> _AIM OF THE TASK_: The lines below, from the one containing "none -> PURPLE SHOE <356,299,386,363>" through the one containing "BROWN JAR <842,368,906,443>", should be set down exactly, with no pictures and nothing else.

[[ DATA EXTRACT open ]]

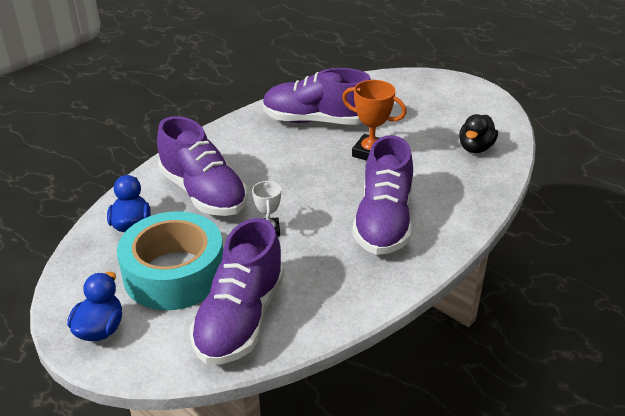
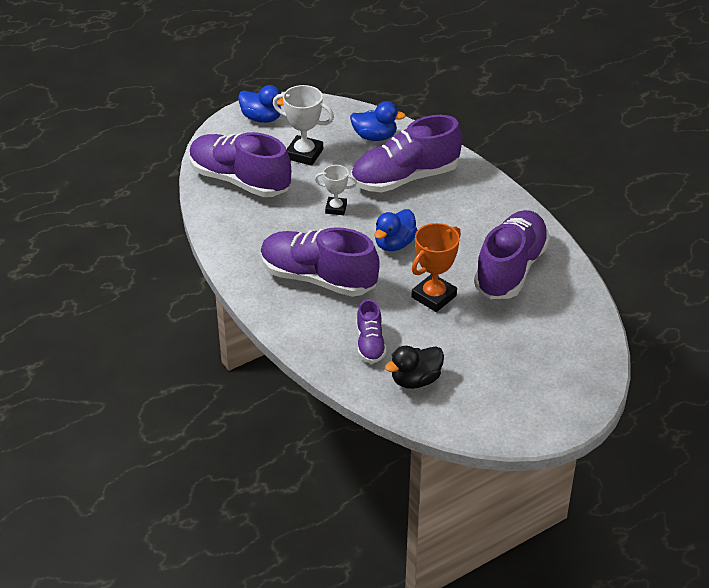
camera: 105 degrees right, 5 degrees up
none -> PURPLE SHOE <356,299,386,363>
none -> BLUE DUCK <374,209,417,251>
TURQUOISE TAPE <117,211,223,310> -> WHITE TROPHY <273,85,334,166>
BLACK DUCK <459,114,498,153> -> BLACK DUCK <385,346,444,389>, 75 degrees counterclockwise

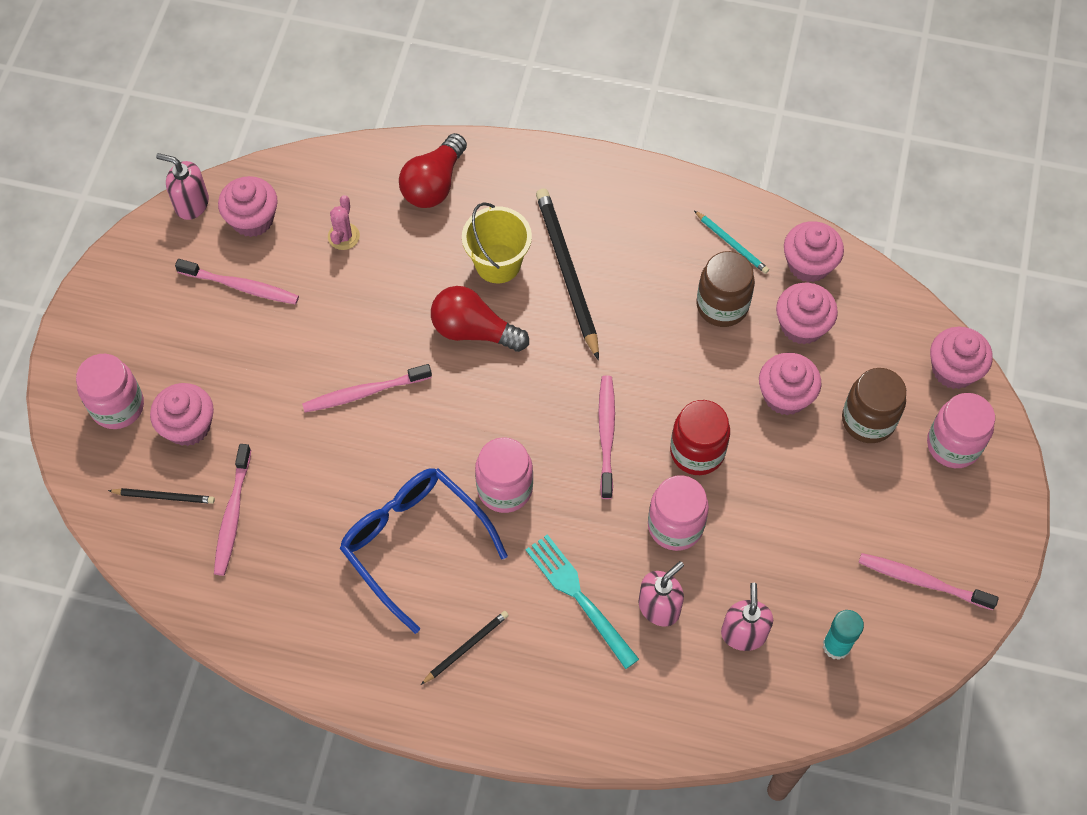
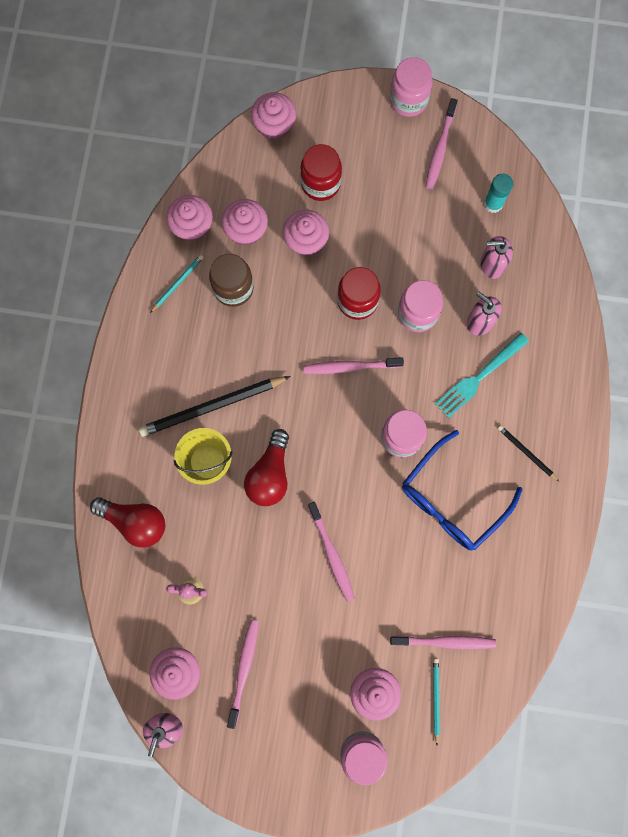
camera: 95 degrees left, 15 degrees up
PINK JAR <927,393,995,468> -> PINK JAR <390,57,433,117>, moved
BLACK PENCIL <108,488,215,504> -> TURQUOISE PENCIL <433,658,440,745>
BROWN JAR <842,368,906,443> -> RED JAR <300,144,342,201>

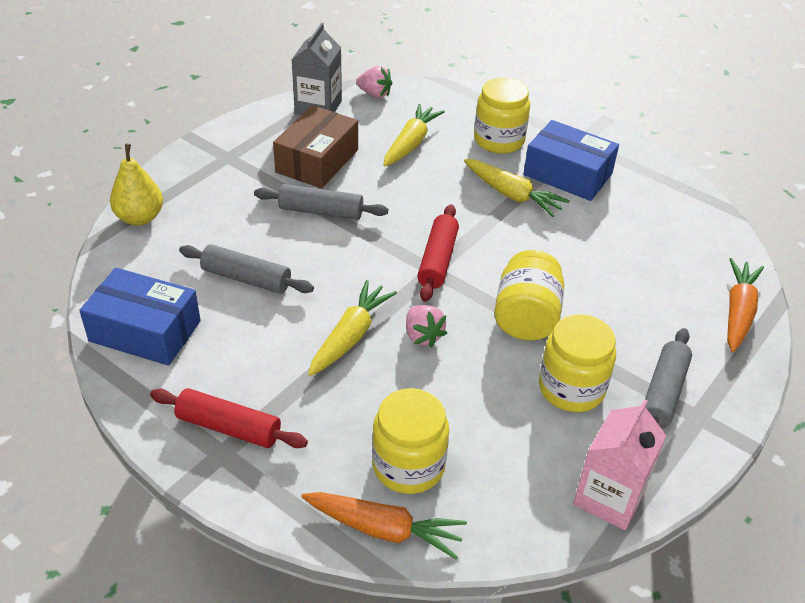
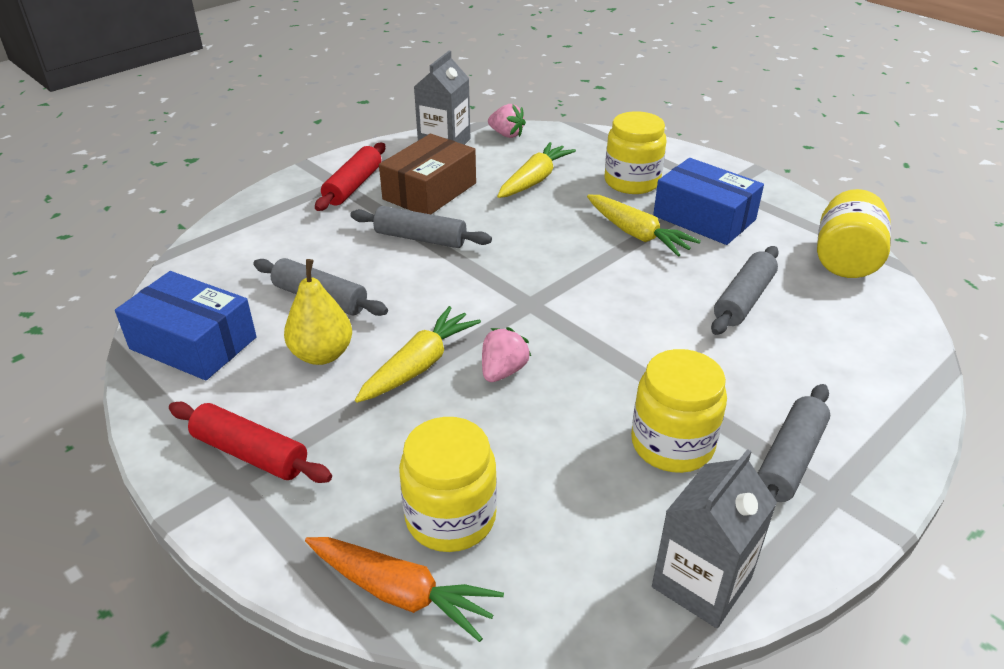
camera: 10 degrees right, 5 degrees down
ORANGE CARROT <727,258,764,352> -> none
none -> GREY ROLLING PIN <711,246,779,335>
YELLOW PEAR <110,144,163,225> -> YELLOW PEAR <284,259,352,365>, moved
RED ROLLING PIN <417,204,459,302> -> RED ROLLING PIN <315,143,385,211>, moved
YELLOW JAR <494,250,564,340> -> YELLOW JAR <817,189,891,278>, moved
PINK CARTON <573,399,667,530> -> GREY CARTON <652,449,777,628>
PINK STRAWBERRY <406,305,447,348> -> PINK STRAWBERRY <482,327,531,382>, 135 degrees counterclockwise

[[ DATA EXTRACT closed ]]

> _WRITTEN SOLUTION_:
none -> PURPLE SHOE <356,299,386,363>
none -> BLUE DUCK <374,209,417,251>
TURQUOISE TAPE <117,211,223,310> -> WHITE TROPHY <273,85,334,166>
BLACK DUCK <459,114,498,153> -> BLACK DUCK <385,346,444,389>, 75 degrees counterclockwise

camera: 95 degrees left, 15 degrees up
PINK JAR <927,393,995,468> -> PINK JAR <390,57,433,117>, moved
BLACK PENCIL <108,488,215,504> -> TURQUOISE PENCIL <433,658,440,745>
BROWN JAR <842,368,906,443> -> RED JAR <300,144,342,201>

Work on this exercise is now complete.